Items from a data source:
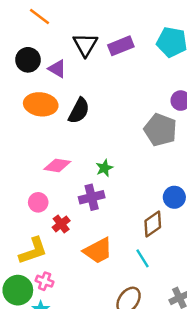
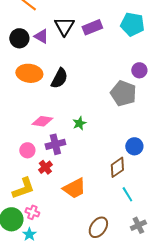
purple triangle: (57, 69) -> (41, 36), moved
purple cross: (92, 197) -> (55, 144), moved
cyan line: (143, 258) -> (127, 194), moved

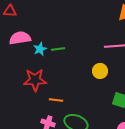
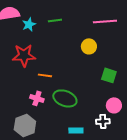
green line: (58, 49) -> (55, 20), moved

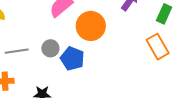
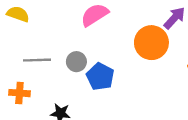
orange circle: (91, 26) -> (151, 43), moved

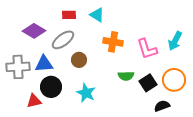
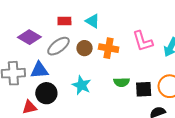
pink L-shape: (147, 49) -> (143, 41), moved
brown circle: (79, 60) -> (85, 48), moved
black square: (148, 83) -> (144, 89), turned 30
cyan star: (86, 93) -> (81, 85), moved

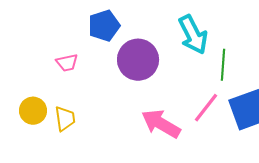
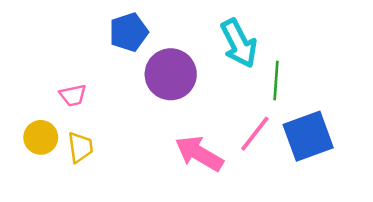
pink trapezoid: (67, 63) -> (73, 95), moved

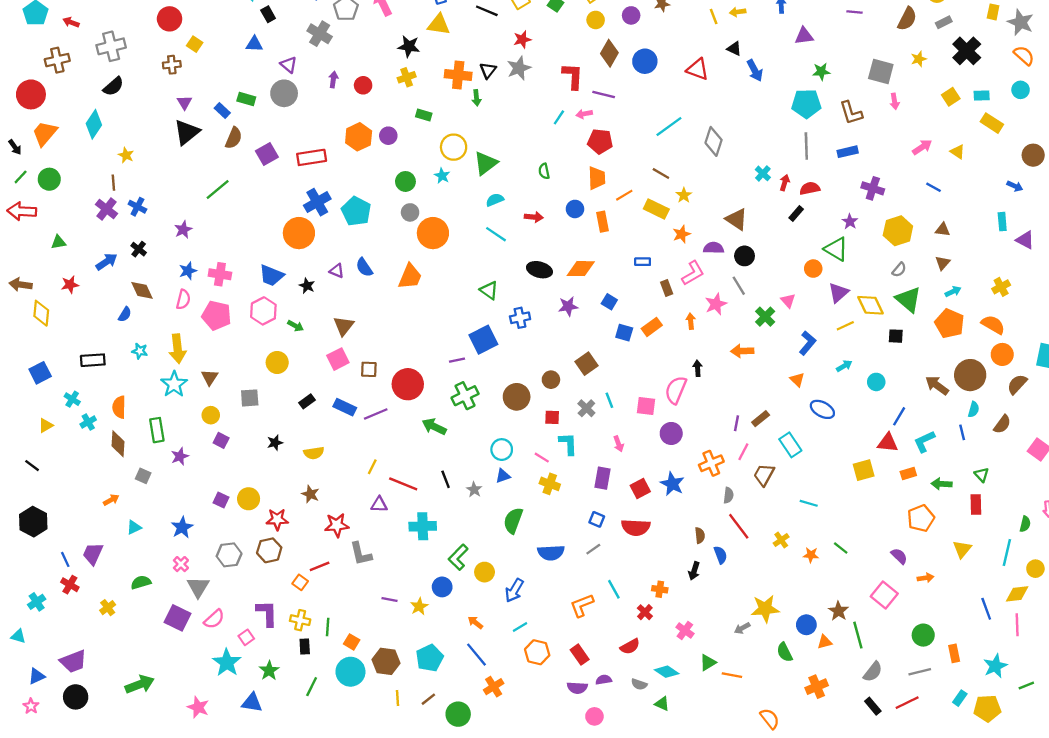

▸ What the exercise asks
Find the line that contains "brown circle: (79, 60) -> (85, 48), moved". Reproduce it and every later line of the records exactly, minus the pictures.

▸ Reply
brown circle: (79, 60) -> (85, 48), moved
black square: (148, 83) -> (144, 89), turned 30
cyan star: (86, 93) -> (81, 85), moved

pink trapezoid: (67, 63) -> (73, 95), moved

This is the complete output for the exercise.